*** Opening Working data ***

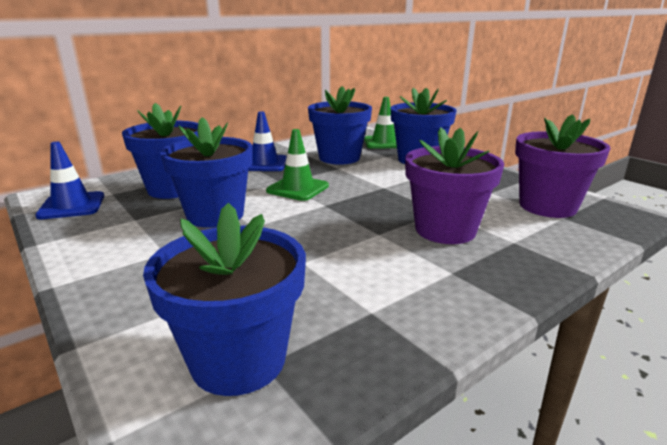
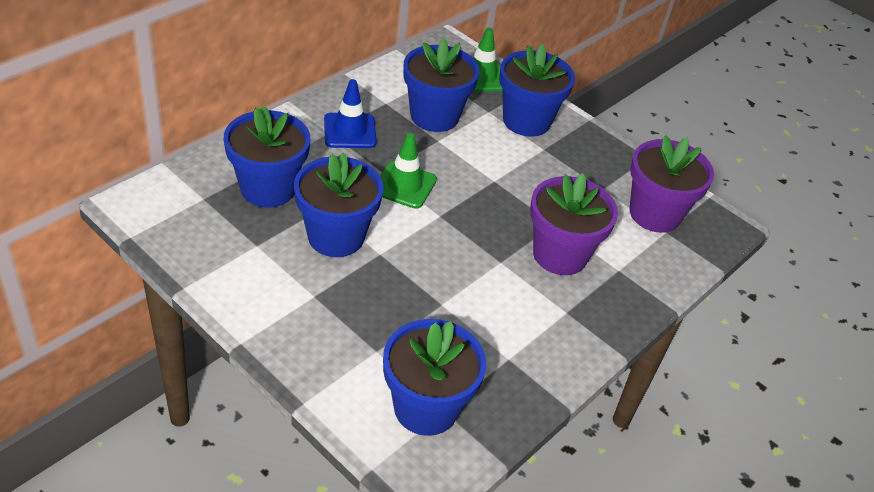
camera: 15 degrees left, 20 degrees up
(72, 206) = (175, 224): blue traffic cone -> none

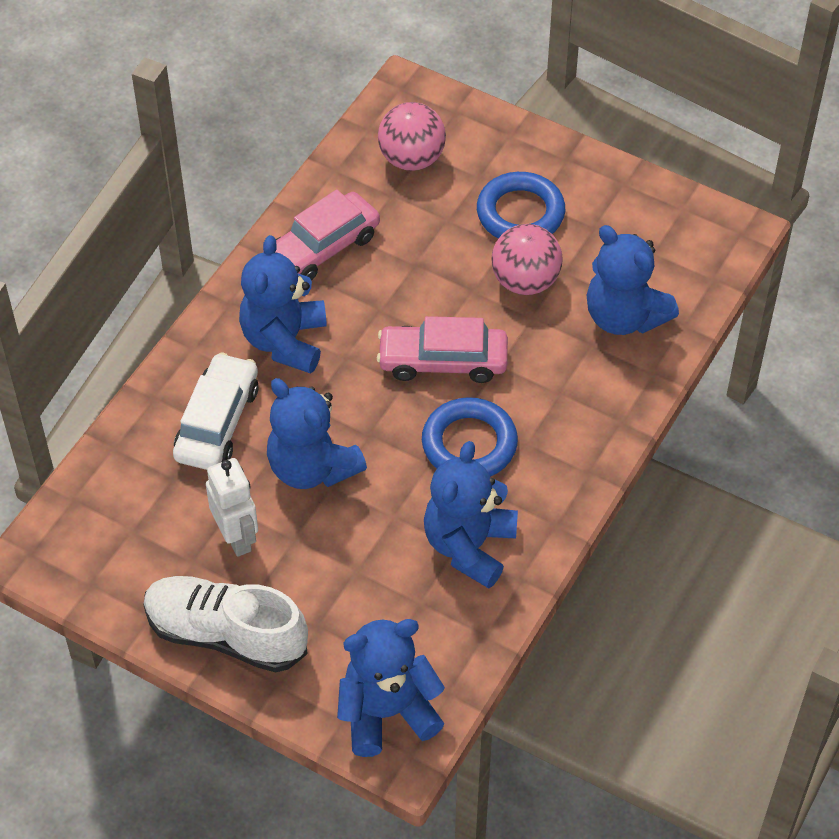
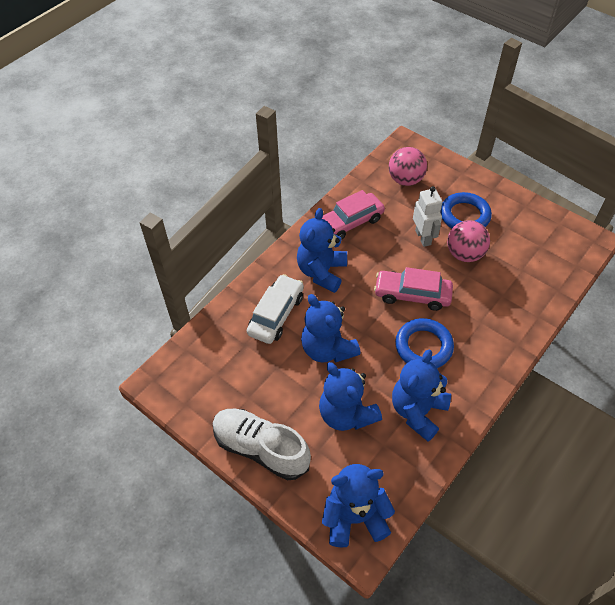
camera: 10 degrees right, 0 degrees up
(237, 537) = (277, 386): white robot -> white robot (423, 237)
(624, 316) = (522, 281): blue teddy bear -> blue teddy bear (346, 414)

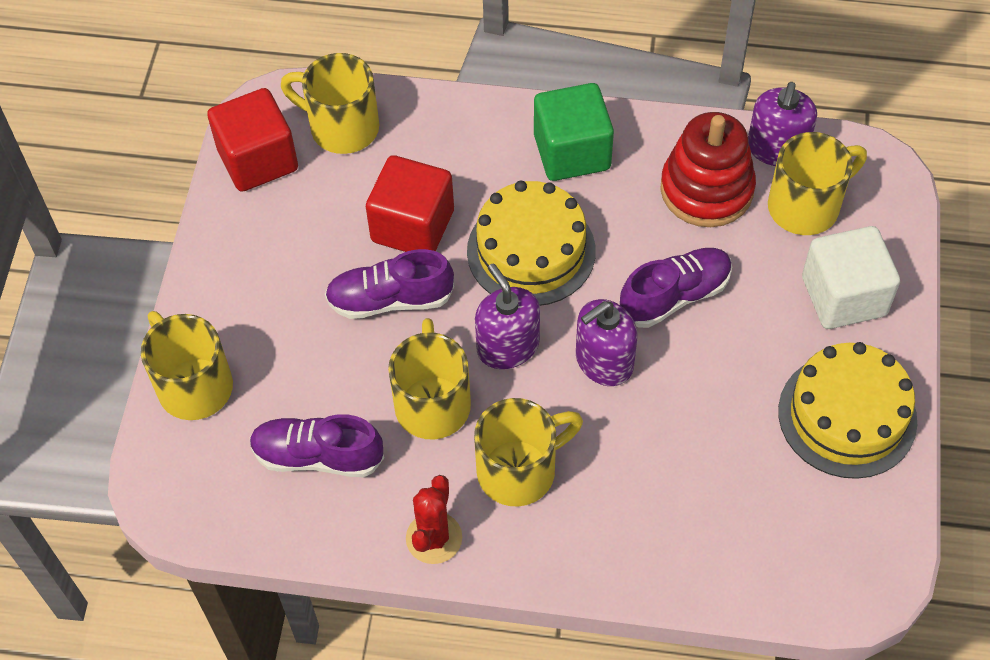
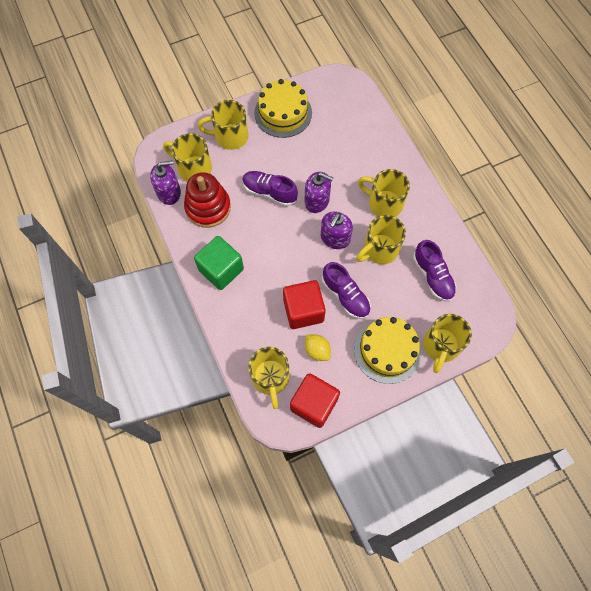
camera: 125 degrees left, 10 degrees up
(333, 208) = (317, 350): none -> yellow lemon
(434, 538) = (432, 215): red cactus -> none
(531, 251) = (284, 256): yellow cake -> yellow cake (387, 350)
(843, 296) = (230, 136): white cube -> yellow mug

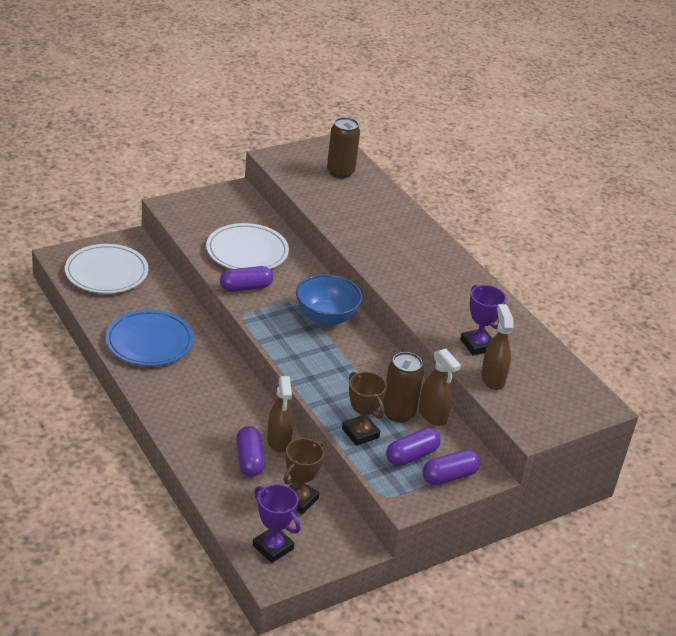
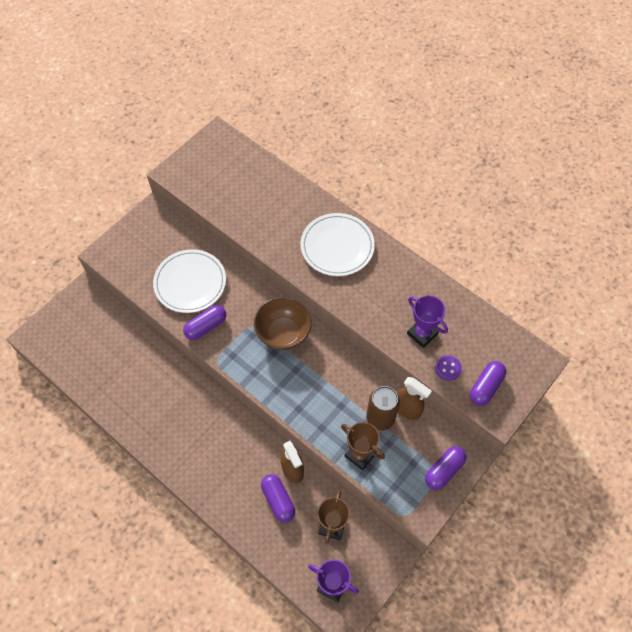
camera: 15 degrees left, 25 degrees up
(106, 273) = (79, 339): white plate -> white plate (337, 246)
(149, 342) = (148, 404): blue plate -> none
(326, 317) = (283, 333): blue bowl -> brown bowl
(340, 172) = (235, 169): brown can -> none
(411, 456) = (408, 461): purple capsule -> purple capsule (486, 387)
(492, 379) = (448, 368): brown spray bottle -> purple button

*** Closing Working data ***

- What to do -
Look above for the line with "camera: 10 degrees right, 0 degrees up" and the line with "(340, 172) = (235, 169): brown can -> none", then copy exactly the lines from the first through the second, both kept, with no pictures.

- Solution to this problem -
camera: 10 degrees right, 0 degrees up
(237, 537) = (277, 386): white robot -> white robot (423, 237)
(624, 316) = (522, 281): blue teddy bear -> blue teddy bear (346, 414)

camera: 125 degrees left, 10 degrees up
(333, 208) = (317, 350): none -> yellow lemon
(434, 538) = (432, 215): red cactus -> none
(531, 251) = (284, 256): yellow cake -> yellow cake (387, 350)
(843, 296) = (230, 136): white cube -> yellow mug

camera: 15 degrees left, 25 degrees up
(106, 273) = (79, 339): white plate -> white plate (337, 246)
(149, 342) = (148, 404): blue plate -> none
(326, 317) = (283, 333): blue bowl -> brown bowl
(340, 172) = (235, 169): brown can -> none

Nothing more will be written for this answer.